### [TASK]
Look below for the line that has "nothing => RED CAKE (568,134)". Set down the lines from there through the line that has "BROWN CAKE (289,483) => nothing", exactly as written.

[[ PROVIDED DATA open ]]

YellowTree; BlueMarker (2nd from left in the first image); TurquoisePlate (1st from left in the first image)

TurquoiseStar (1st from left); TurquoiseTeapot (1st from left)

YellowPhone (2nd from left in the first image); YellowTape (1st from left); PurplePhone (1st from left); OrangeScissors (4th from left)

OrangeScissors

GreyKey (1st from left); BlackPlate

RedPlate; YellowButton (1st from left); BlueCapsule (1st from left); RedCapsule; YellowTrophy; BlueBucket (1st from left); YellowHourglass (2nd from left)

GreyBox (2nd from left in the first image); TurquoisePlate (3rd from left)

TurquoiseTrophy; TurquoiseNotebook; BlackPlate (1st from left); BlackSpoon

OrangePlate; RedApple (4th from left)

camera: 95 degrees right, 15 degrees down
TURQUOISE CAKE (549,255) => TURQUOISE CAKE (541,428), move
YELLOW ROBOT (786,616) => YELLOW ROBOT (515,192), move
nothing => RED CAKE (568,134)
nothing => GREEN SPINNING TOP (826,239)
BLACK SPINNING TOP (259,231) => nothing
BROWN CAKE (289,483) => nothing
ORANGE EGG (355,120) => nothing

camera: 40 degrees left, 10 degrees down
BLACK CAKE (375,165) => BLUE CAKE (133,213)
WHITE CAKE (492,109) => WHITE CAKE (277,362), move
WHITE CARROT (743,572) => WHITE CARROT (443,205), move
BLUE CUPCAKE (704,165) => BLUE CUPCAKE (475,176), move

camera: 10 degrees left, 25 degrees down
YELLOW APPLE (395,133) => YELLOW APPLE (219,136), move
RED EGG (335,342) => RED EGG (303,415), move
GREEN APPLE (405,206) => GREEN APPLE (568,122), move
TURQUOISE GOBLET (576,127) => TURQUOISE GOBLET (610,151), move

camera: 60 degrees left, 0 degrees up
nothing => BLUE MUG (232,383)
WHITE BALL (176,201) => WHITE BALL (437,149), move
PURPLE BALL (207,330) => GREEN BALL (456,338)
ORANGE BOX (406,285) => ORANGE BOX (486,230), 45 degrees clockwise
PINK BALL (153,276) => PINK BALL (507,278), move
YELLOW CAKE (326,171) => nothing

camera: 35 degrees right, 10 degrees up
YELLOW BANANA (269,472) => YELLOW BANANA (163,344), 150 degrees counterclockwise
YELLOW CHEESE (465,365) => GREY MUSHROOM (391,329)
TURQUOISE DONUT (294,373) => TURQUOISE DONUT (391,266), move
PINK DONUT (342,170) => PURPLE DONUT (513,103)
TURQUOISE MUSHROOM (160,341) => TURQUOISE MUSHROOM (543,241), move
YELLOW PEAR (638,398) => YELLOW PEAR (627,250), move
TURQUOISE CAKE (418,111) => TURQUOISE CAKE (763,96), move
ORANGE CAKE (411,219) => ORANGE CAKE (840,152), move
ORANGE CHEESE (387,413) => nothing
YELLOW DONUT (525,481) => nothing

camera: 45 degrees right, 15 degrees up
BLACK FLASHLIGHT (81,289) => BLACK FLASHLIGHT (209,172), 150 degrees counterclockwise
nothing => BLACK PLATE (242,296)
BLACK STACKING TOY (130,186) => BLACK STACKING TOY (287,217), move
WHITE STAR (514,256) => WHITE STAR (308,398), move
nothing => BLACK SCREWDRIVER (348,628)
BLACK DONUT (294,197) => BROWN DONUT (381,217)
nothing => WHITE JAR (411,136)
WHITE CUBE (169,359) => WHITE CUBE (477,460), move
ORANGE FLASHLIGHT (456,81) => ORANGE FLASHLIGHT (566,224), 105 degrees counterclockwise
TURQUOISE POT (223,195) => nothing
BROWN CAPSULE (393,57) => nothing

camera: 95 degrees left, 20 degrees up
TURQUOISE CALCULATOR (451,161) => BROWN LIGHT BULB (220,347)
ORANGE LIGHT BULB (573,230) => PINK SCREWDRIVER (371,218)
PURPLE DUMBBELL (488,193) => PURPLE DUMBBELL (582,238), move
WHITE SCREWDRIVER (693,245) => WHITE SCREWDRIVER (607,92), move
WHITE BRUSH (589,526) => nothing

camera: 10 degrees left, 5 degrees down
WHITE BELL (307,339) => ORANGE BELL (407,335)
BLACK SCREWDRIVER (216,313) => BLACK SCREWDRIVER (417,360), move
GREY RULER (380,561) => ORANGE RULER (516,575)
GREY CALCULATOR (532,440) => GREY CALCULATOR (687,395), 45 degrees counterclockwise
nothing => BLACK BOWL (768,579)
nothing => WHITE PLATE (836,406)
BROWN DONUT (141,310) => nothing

[[ PROVIDED DATA closed ]]

### [RESULT OF THIS EXERCISE]
nothing => RED CAKE (568,134)
nothing => GREEN SPINNING TOP (826,239)
BLACK SPINNING TOP (259,231) => nothing
BROWN CAKE (289,483) => nothing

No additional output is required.